BEGIN DATA FOR PROCESSING

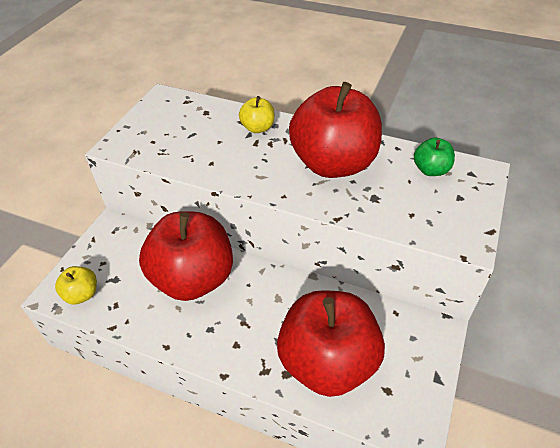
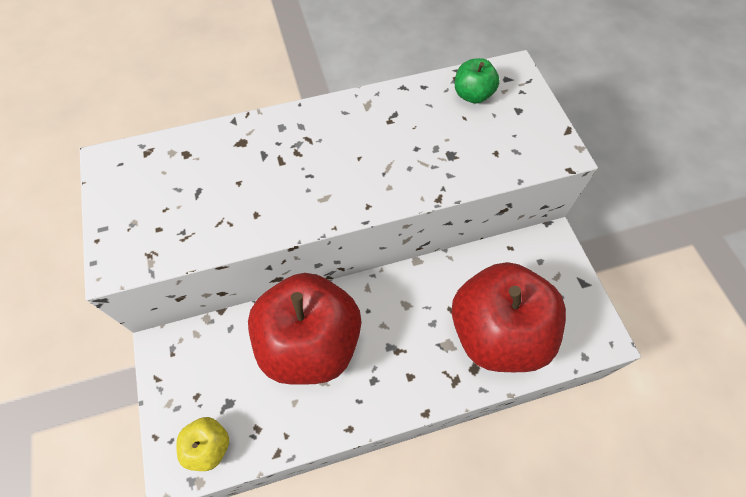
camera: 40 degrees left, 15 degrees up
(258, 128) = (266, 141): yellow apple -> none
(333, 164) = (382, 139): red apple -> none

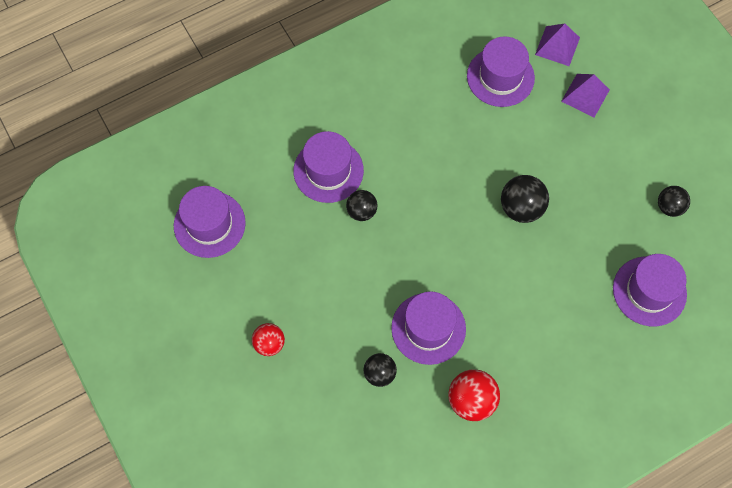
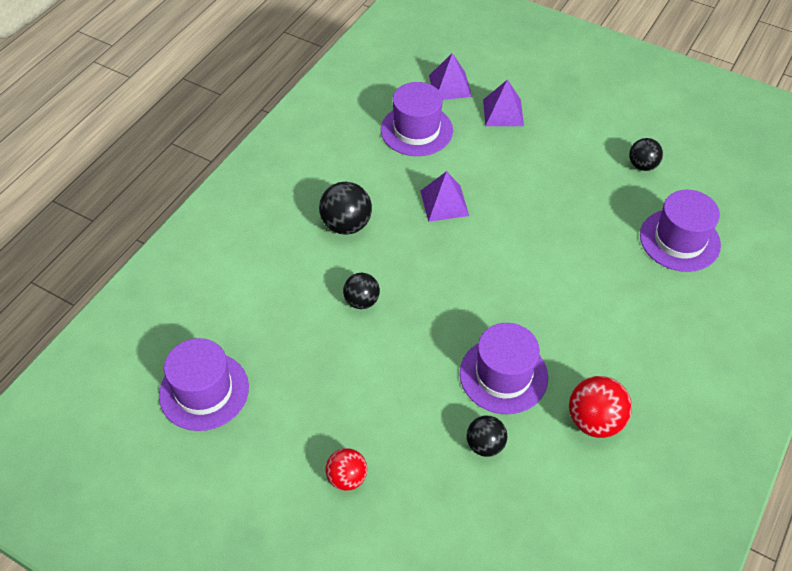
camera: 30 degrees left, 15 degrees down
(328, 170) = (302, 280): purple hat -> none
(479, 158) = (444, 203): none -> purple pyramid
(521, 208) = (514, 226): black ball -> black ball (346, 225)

END DATA FOR PROCESSING

■ **EXERCISE**
Nothing but an exact copy is needed, covering the lines from the line with "(258, 128) = (266, 141): yellow apple -> none" through the last line of the entries, pictures excluded.

■ **OUTPUT FOR THIS EXERCISE**
(258, 128) = (266, 141): yellow apple -> none
(333, 164) = (382, 139): red apple -> none

camera: 30 degrees left, 15 degrees down
(328, 170) = (302, 280): purple hat -> none
(479, 158) = (444, 203): none -> purple pyramid
(521, 208) = (514, 226): black ball -> black ball (346, 225)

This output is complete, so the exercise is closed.